*TO DO:* Set down exactly the lines running from the line with "S2: switch (U3/NRST, VDD)" to the end of the listing below, both ends included.

[[ PROVIDED DATA, beginning ]]

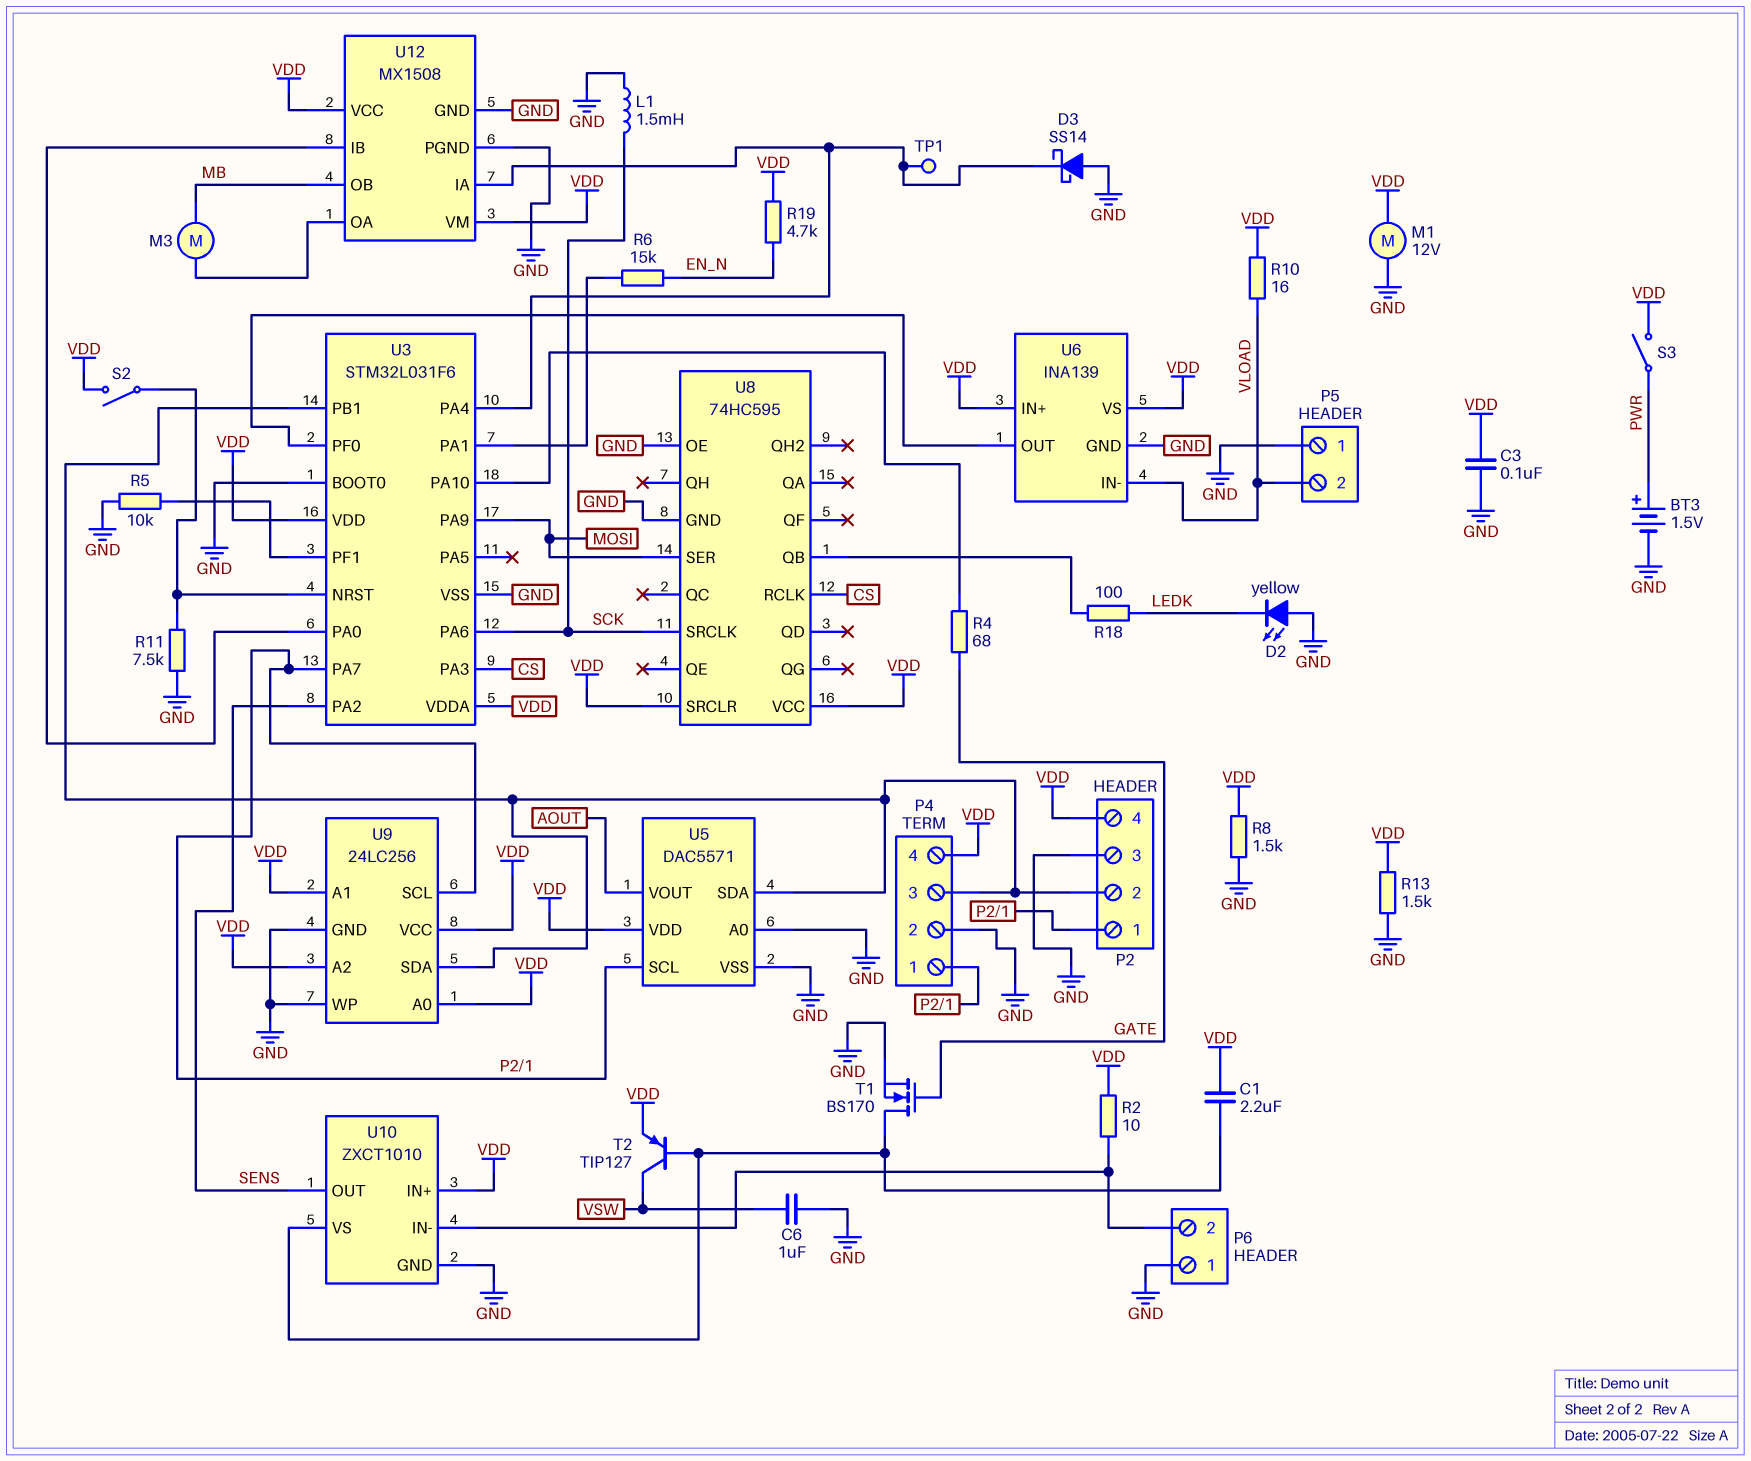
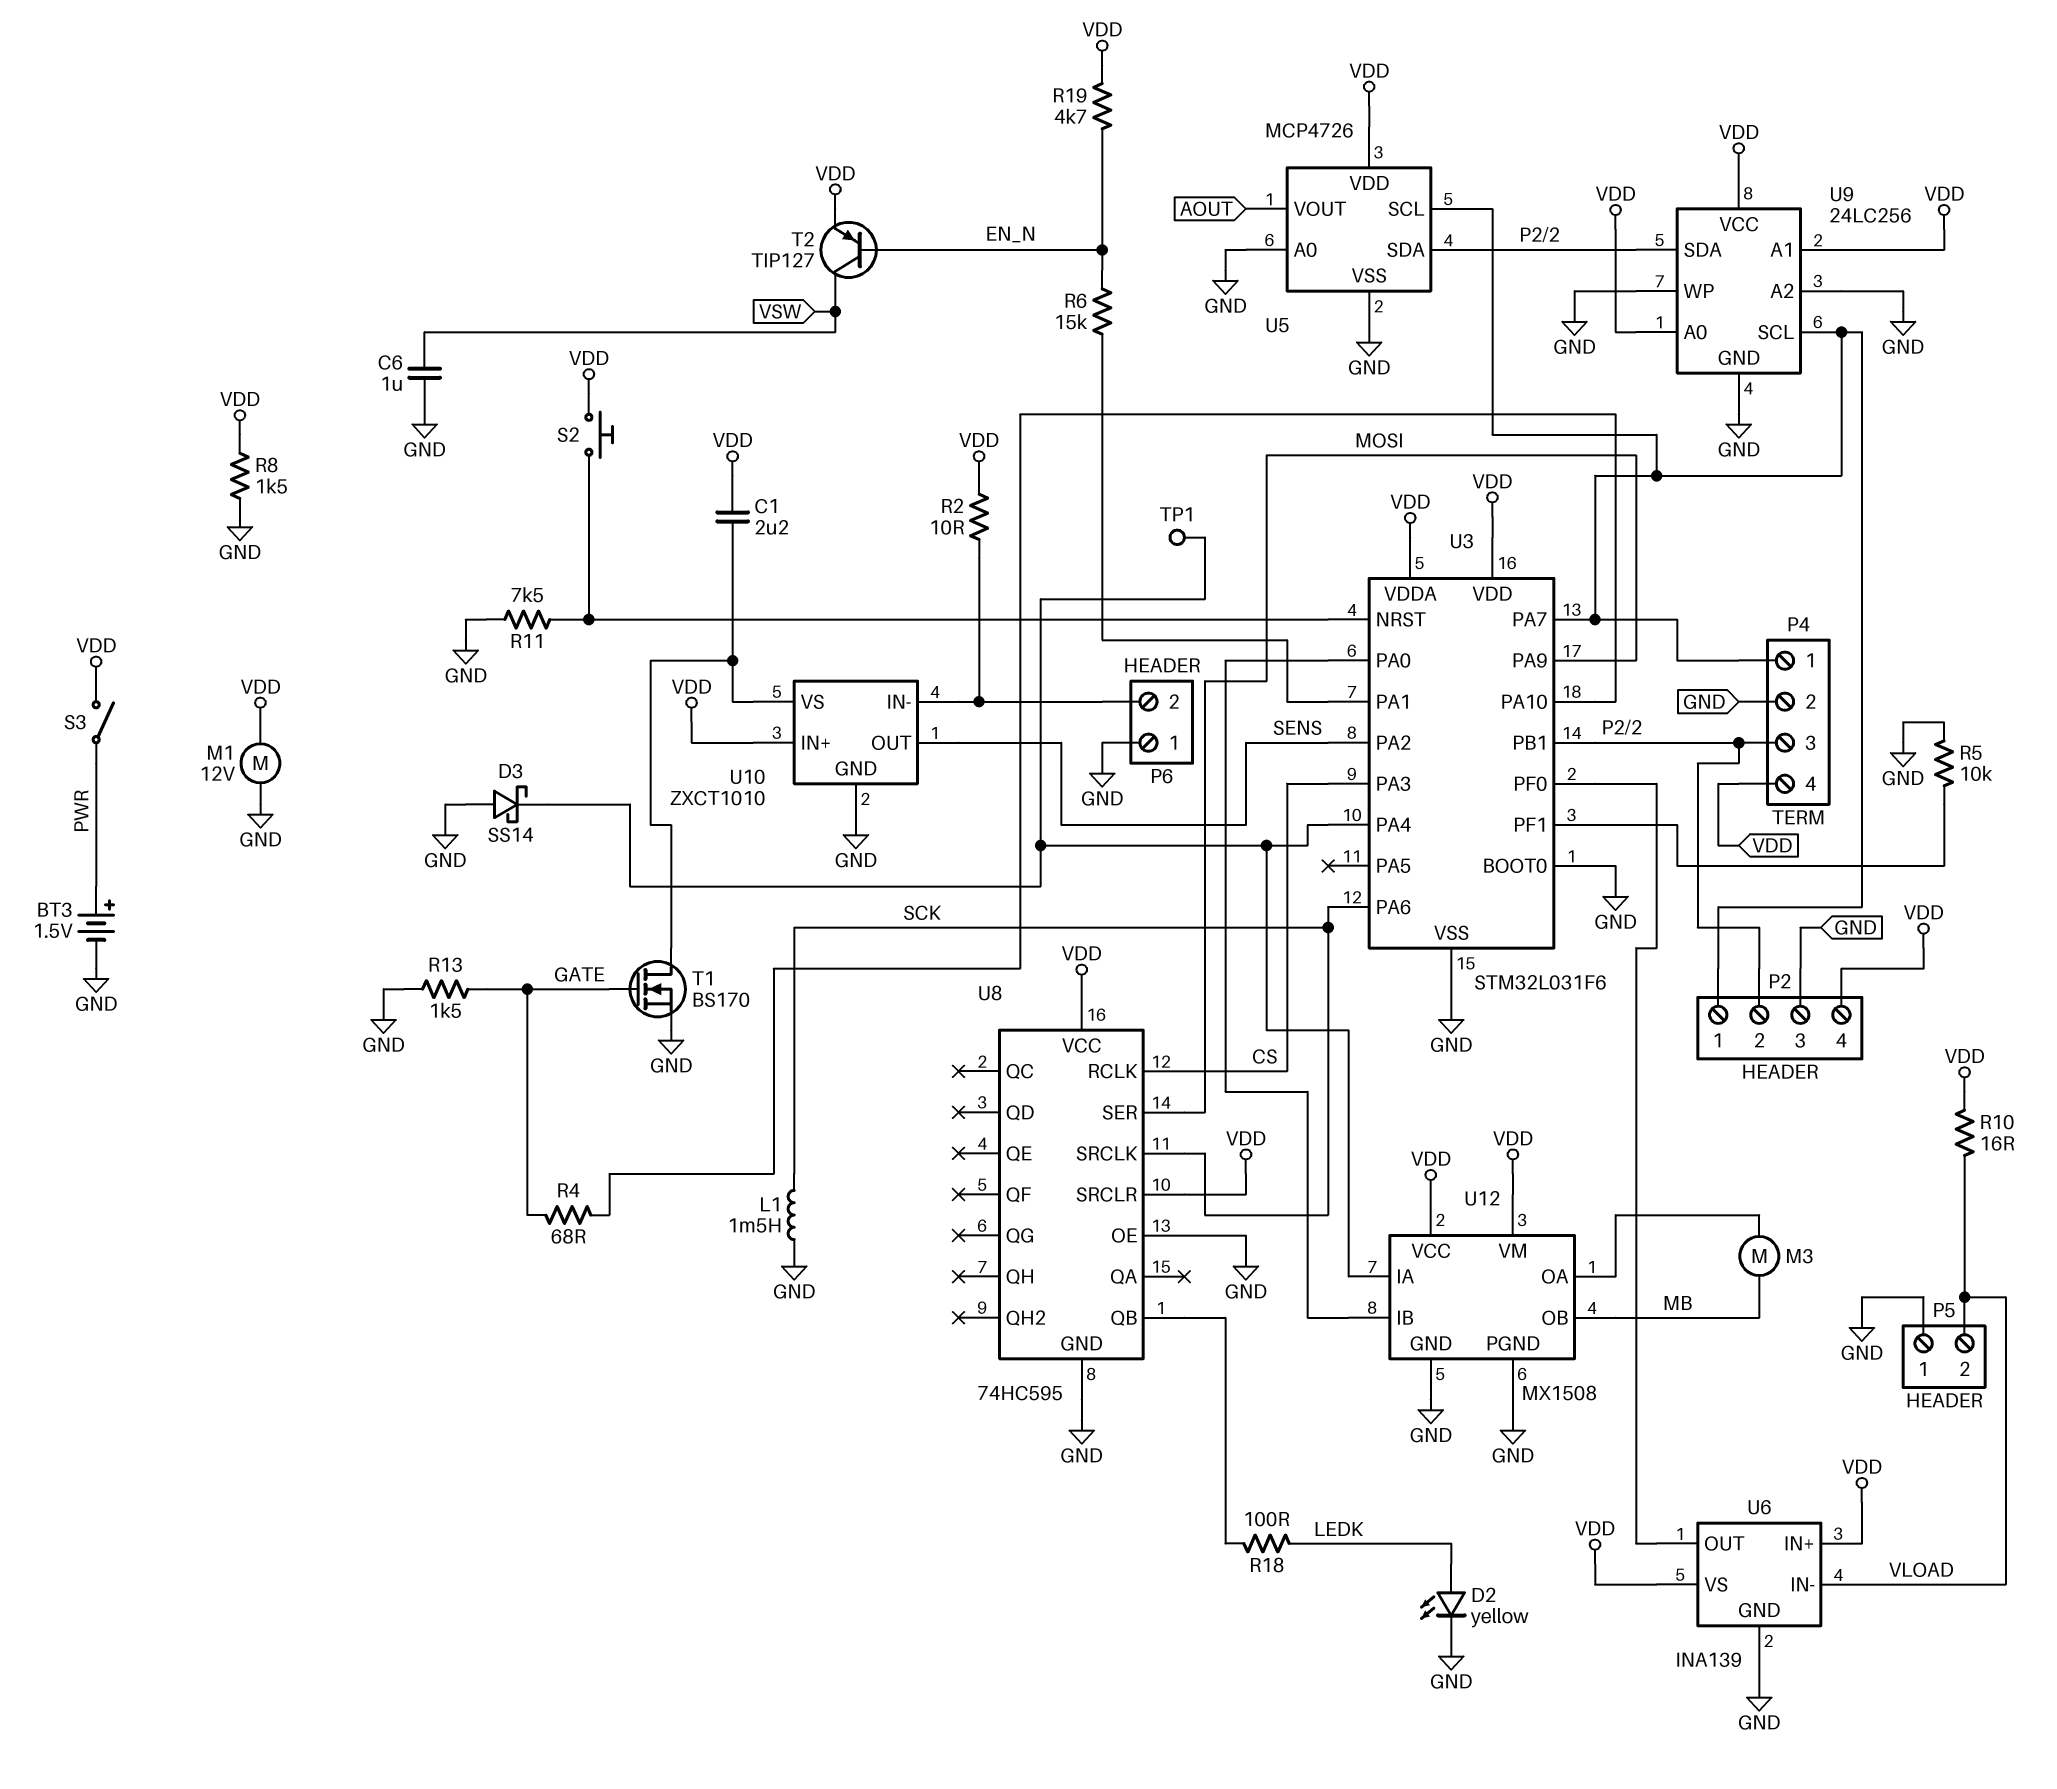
C3: 100nF (GND, VDD) -> none
D2: LED yellow (A GND, K LEDK) -> LED yellow (A LEDK, K GND)
R13: 1.5k (GND, VDD) -> 1.5k (GATE, GND)
S2: switch (U3/NRST, VDD) -> button (U3/NRST, VDD)
T2: PNP TIP127 (B U10/VS, C VSW, E VDD) -> PNP TIP127 (B EN_N, C VSW, E VDD)
U5: DAC5571 -> MCP4726
U9 pin A2: VDD -> GND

[[ PROVIDED DATA, end ]]

*ANSWER FOR THE TASK:*
S2: switch (U3/NRST, VDD) -> button (U3/NRST, VDD)
T2: PNP TIP127 (B U10/VS, C VSW, E VDD) -> PNP TIP127 (B EN_N, C VSW, E VDD)
U5: DAC5571 -> MCP4726
U9 pin A2: VDD -> GND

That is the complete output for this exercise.